* **EXERCISE DETAILS**: Search the material for the string "star", then report how many lines hold it, with no other text.

* **EXTRACTED RECORDS**:
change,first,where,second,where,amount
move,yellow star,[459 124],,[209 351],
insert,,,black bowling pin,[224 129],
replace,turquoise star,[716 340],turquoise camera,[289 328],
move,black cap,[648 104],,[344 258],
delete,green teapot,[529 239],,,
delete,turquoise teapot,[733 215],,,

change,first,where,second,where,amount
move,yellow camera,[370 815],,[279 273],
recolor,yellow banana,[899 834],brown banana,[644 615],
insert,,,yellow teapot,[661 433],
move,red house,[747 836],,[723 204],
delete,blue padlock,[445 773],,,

* **ANSWER SPACE**: 2